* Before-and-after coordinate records
══════════════════════════════
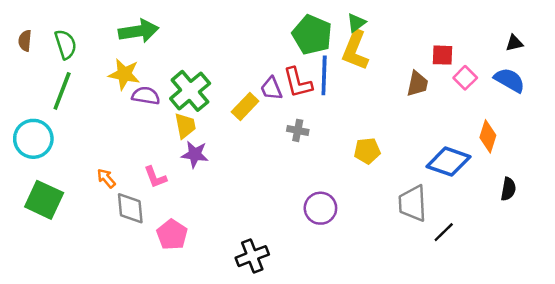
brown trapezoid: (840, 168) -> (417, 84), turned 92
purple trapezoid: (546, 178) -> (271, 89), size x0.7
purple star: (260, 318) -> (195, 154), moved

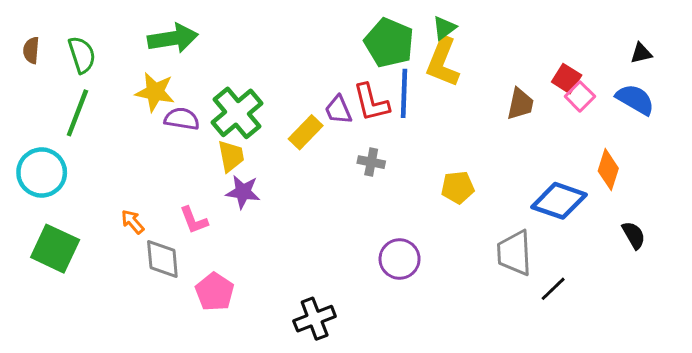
red square: (442, 55) -> (567, 79), moved, turned 30
black semicircle: (508, 189) -> (634, 235), turned -40

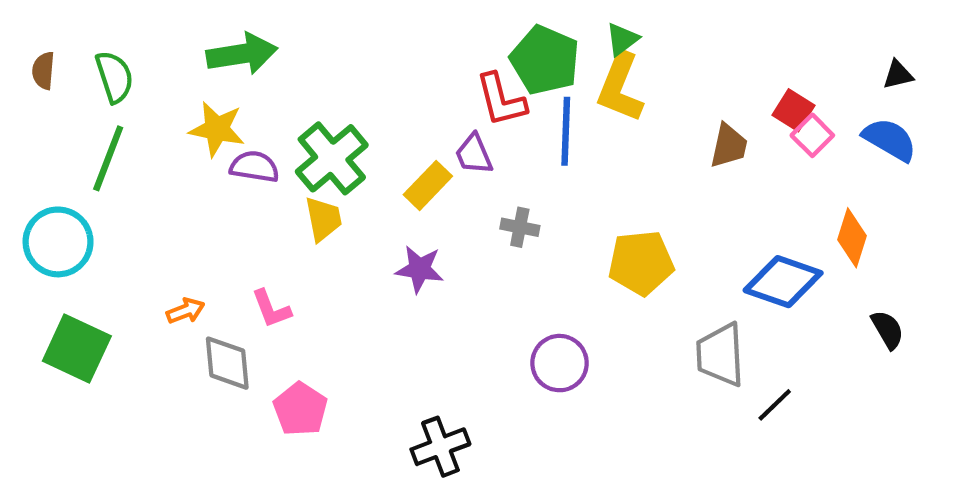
red L-shape: (371, 102) -> (501, 100), moved
yellow pentagon: (458, 187) -> (641, 263), size x1.4
purple star: (243, 192) -> (420, 269), moved
orange arrow: (133, 222) -> (186, 311), turned 110

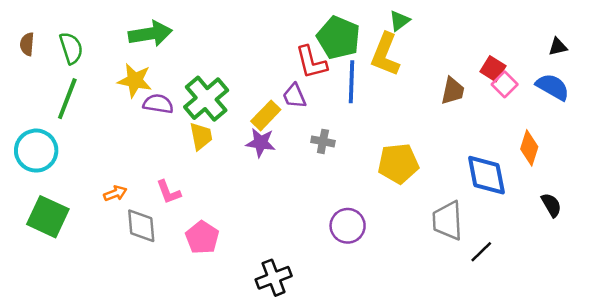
green triangle: (622, 39) -> (399, 21), moved
purple star: (420, 269) -> (261, 143), moved
blue diamond: (783, 282) -> (486, 175), turned 60
pink pentagon: (300, 409) -> (202, 237), moved

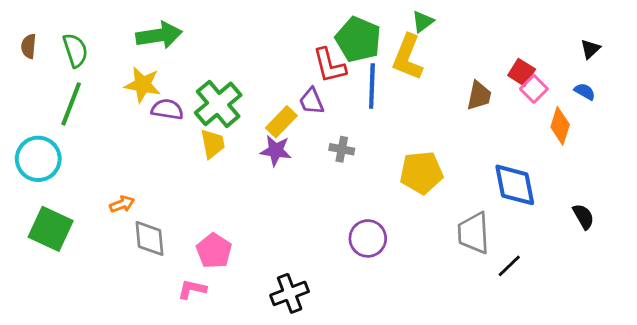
black triangle: (558, 47) -> (590, 49), turned -30
blue semicircle: (553, 87) -> (585, 92), size x0.6
orange diamond: (529, 148) -> (560, 126), moved
pink L-shape: (169, 192) -> (192, 289), moved, turned 124

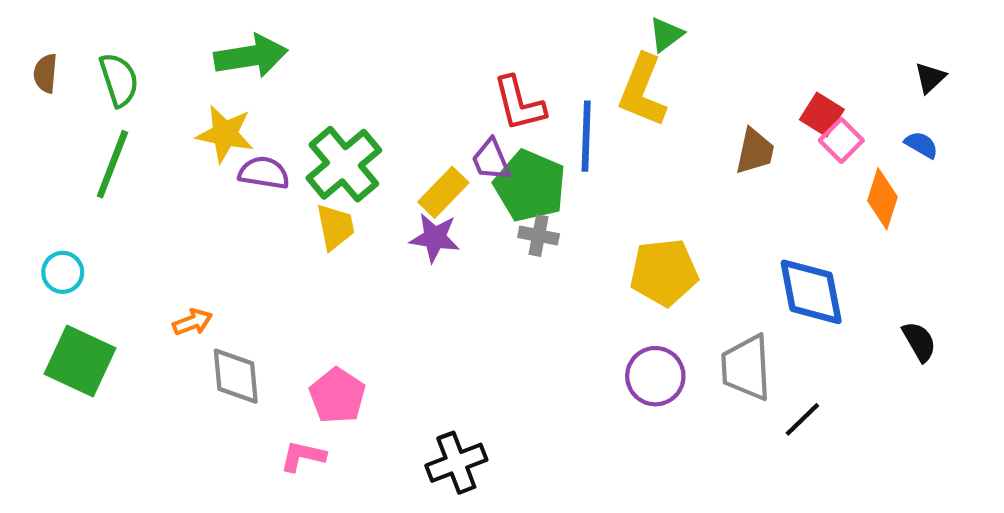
green pentagon: (358, 39) -> (530, 186), moved
cyan circle: (38, 159) -> (63, 272), moved, size x0.6
purple circle: (368, 238) -> (655, 376), moved

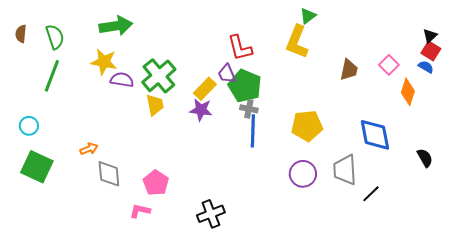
red square: (822, 114) -> (431, 51), moved
blue line: (586, 136) -> (253, 131), moved

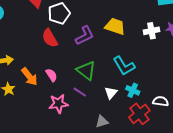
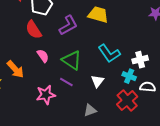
white cross: (152, 31) -> (140, 60), moved
pink semicircle: (51, 75) -> (43, 56), moved
cyan cross: (133, 90) -> (129, 76), moved

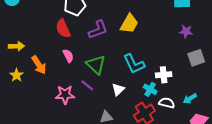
yellow trapezoid: (98, 15) -> (129, 24), turned 95

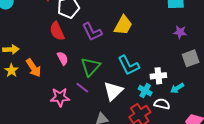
purple L-shape: (98, 30) -> (92, 32), turned 85
green triangle: (96, 65) -> (91, 67), turned 30
yellow star: (17, 75) -> (11, 70), moved
white triangle: (118, 89) -> (113, 91), size x1.5
cyan arrow: (190, 99) -> (177, 88), moved

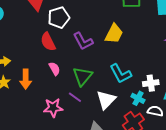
orange arrow: (33, 68) -> (26, 79), turned 36

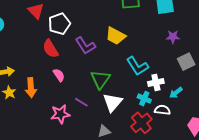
yellow trapezoid: (114, 34) -> (116, 36), turned 95
cyan L-shape: (121, 74) -> (137, 66), moved
green triangle: (83, 76) -> (100, 79), moved

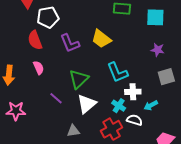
pink star: (60, 114) -> (16, 111), moved

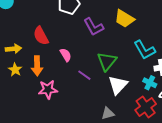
red semicircle: (35, 40) -> (41, 36), moved
purple line: (56, 98) -> (84, 75), moved
pink star: (16, 111) -> (48, 90), moved

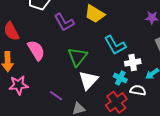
pink semicircle: (66, 55) -> (36, 50), size x1.5
purple line: (84, 75) -> (56, 96), moved

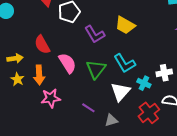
cyan L-shape: (115, 45) -> (125, 63), moved
green triangle: (77, 57) -> (96, 69), moved
cyan cross: (120, 78) -> (144, 83), moved

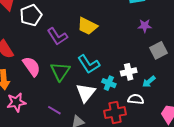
red cross: (149, 113) -> (115, 113), turned 30

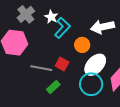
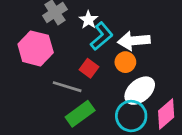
white arrow: (102, 27) -> (134, 41), moved
red square: (62, 64) -> (89, 68), moved
green rectangle: (53, 87) -> (80, 114), size x1.5

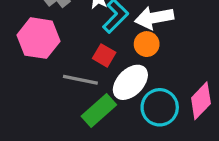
white ellipse: (140, 91) -> (130, 82), moved

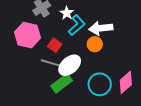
red square: (104, 55) -> (55, 45), moved
white ellipse: (130, 82) -> (70, 65), moved

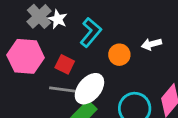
white star: (67, 13) -> (58, 19), moved
white arrow: (101, 28) -> (151, 44), moved, size x0.6

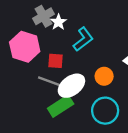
orange circle: (119, 55) -> (104, 76), moved
red square: (65, 64) -> (56, 61), turned -35

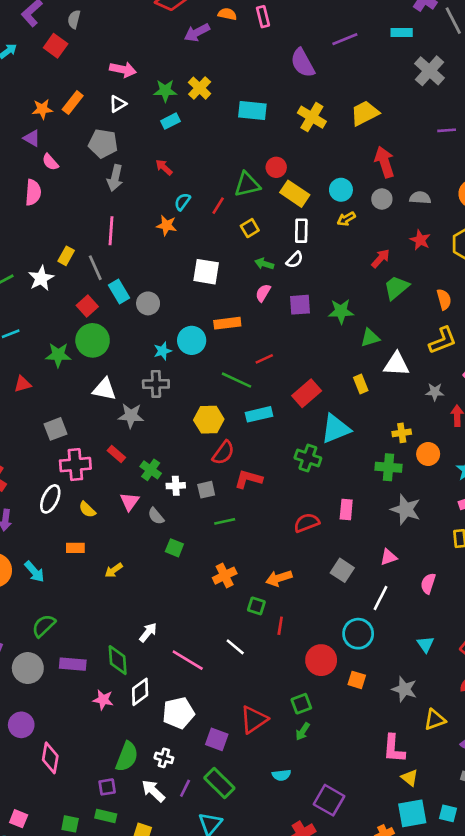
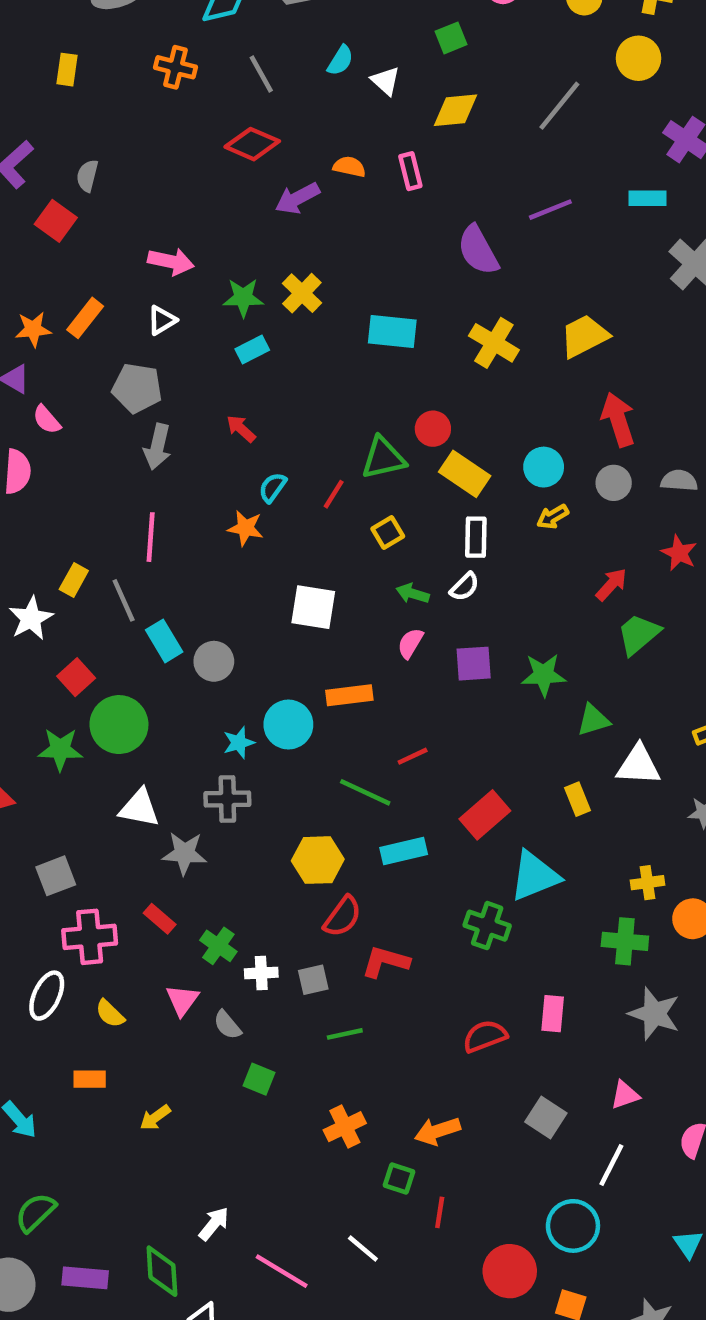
red square: (87, 306) -> (76, 677), moved

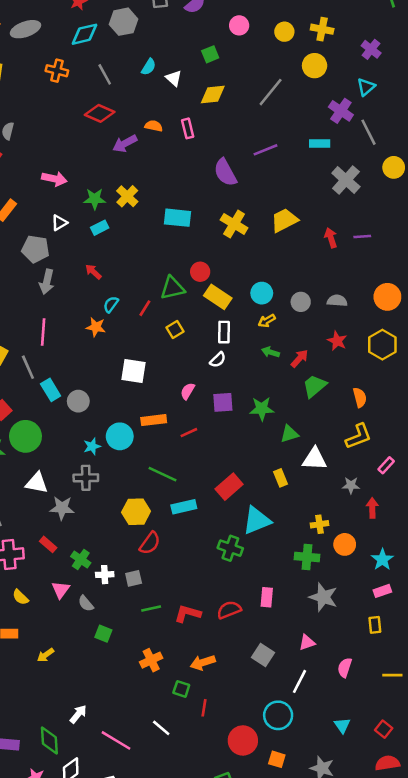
white triangle: (162, 320) -> (59, 223), moved
red arrow: (618, 420) -> (331, 238), moved, size x0.7
green arrow: (413, 594) -> (271, 352), moved
red line: (413, 756) -> (189, 433), moved
red L-shape: (386, 962) -> (188, 614), moved

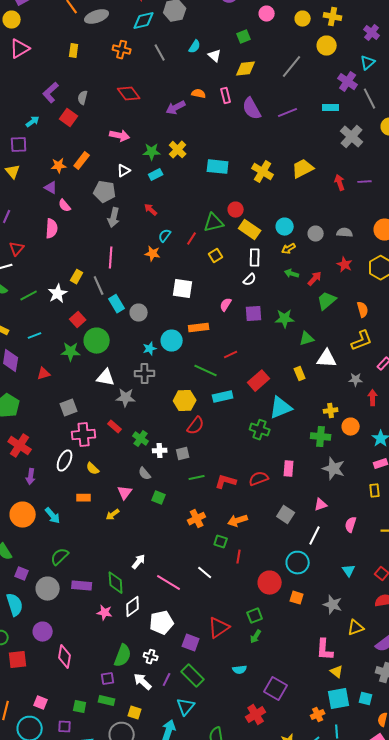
red diamond: (100, 113) -> (129, 94), moved, turned 30
purple semicircle: (225, 172) -> (252, 109), moved
red line: (189, 433) -> (231, 355), moved
pink triangle: (61, 590) -> (125, 493), moved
══════════════════════════════
Your task is to return the lines above, from the first one up to and including the line containing "pink L-shape: (169, 192)", minus any pictures.

brown trapezoid: (840, 168) -> (417, 84), turned 92
purple trapezoid: (546, 178) -> (271, 89), size x0.7
purple star: (260, 318) -> (195, 154), moved

red square: (442, 55) -> (567, 79), moved, turned 30
black semicircle: (508, 189) -> (634, 235), turned -40

red L-shape: (371, 102) -> (501, 100), moved
yellow pentagon: (458, 187) -> (641, 263), size x1.4
purple star: (243, 192) -> (420, 269), moved
orange arrow: (133, 222) -> (186, 311), turned 110

green triangle: (622, 39) -> (399, 21), moved
purple star: (420, 269) -> (261, 143), moved
blue diamond: (783, 282) -> (486, 175), turned 60
pink pentagon: (300, 409) -> (202, 237), moved

black triangle: (558, 47) -> (590, 49), turned -30
blue semicircle: (553, 87) -> (585, 92), size x0.6
orange diamond: (529, 148) -> (560, 126), moved
pink L-shape: (169, 192) -> (192, 289), moved, turned 124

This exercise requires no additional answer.